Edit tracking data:
◇ ◇ ◇ ◇ ◇ ◇ ◇
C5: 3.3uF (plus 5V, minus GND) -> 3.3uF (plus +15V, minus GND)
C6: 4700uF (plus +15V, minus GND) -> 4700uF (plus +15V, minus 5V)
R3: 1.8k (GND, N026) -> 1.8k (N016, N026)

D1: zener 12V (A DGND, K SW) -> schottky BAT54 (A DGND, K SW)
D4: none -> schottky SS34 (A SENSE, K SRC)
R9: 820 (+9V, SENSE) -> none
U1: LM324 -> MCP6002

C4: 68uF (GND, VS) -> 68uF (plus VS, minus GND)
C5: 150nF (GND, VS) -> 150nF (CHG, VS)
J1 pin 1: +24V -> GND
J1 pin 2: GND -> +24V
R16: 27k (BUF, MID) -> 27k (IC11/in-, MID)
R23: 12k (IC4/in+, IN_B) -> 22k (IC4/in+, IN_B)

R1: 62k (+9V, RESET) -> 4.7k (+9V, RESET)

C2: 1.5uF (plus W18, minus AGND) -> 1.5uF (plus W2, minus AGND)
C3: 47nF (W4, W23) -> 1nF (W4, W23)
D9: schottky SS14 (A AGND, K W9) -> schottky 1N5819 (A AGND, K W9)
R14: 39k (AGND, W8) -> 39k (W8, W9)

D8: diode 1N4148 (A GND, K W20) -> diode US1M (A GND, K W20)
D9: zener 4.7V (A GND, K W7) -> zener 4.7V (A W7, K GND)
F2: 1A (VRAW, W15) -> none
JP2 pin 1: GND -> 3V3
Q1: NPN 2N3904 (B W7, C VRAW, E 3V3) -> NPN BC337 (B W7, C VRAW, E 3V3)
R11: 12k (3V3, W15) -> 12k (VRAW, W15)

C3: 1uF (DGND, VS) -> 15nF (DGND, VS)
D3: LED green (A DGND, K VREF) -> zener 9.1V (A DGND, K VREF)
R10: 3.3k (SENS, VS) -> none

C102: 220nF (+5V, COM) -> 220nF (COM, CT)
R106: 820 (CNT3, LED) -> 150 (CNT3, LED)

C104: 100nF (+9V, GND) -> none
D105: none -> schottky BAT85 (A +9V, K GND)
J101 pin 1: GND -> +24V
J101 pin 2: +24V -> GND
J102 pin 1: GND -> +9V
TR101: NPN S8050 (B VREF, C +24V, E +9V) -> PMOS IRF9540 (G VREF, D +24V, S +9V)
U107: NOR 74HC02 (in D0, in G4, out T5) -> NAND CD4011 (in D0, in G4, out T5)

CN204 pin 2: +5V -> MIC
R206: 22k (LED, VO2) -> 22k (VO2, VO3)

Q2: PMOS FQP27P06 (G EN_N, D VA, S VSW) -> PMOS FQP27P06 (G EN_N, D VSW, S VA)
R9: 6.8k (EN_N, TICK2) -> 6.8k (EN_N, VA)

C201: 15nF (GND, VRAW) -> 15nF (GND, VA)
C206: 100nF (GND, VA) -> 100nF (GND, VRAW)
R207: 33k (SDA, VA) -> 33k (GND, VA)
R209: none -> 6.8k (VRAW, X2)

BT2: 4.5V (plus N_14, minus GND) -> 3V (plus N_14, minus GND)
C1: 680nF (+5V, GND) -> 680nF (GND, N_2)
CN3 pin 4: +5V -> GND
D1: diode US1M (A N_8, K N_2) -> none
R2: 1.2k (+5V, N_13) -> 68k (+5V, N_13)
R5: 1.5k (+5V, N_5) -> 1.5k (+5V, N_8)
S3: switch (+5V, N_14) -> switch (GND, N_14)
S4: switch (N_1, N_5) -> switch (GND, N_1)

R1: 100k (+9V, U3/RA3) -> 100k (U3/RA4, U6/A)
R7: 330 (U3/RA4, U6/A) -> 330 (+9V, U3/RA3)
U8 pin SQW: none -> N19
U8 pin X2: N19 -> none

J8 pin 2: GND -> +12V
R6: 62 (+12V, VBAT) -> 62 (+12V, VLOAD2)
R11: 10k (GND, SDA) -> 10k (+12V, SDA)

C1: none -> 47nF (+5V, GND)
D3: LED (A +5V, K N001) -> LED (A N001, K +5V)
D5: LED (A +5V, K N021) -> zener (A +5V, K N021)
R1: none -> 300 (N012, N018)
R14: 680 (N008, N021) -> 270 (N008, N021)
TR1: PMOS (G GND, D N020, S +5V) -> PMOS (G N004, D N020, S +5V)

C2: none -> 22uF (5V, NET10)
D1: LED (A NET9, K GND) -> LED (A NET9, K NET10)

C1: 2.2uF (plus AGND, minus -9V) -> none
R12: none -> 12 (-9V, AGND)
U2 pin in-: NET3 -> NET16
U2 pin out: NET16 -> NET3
◇ ◇ ◇ ◇ ◇ ◇ ◇
WHAT IS NEEDED: Copy the lines above exactly, beginning at the line that has "C2: 1.5uF (plus" and stopping after the line that has "C102: 220nF (+5V, COM) -> 220nF (COM, CT)", and omit the rest.

ANSWER BELOW:
C2: 1.5uF (plus W18, minus AGND) -> 1.5uF (plus W2, minus AGND)
C3: 47nF (W4, W23) -> 1nF (W4, W23)
D9: schottky SS14 (A AGND, K W9) -> schottky 1N5819 (A AGND, K W9)
R14: 39k (AGND, W8) -> 39k (W8, W9)

D8: diode 1N4148 (A GND, K W20) -> diode US1M (A GND, K W20)
D9: zener 4.7V (A GND, K W7) -> zener 4.7V (A W7, K GND)
F2: 1A (VRAW, W15) -> none
JP2 pin 1: GND -> 3V3
Q1: NPN 2N3904 (B W7, C VRAW, E 3V3) -> NPN BC337 (B W7, C VRAW, E 3V3)
R11: 12k (3V3, W15) -> 12k (VRAW, W15)

C3: 1uF (DGND, VS) -> 15nF (DGND, VS)
D3: LED green (A DGND, K VREF) -> zener 9.1V (A DGND, K VREF)
R10: 3.3k (SENS, VS) -> none

C102: 220nF (+5V, COM) -> 220nF (COM, CT)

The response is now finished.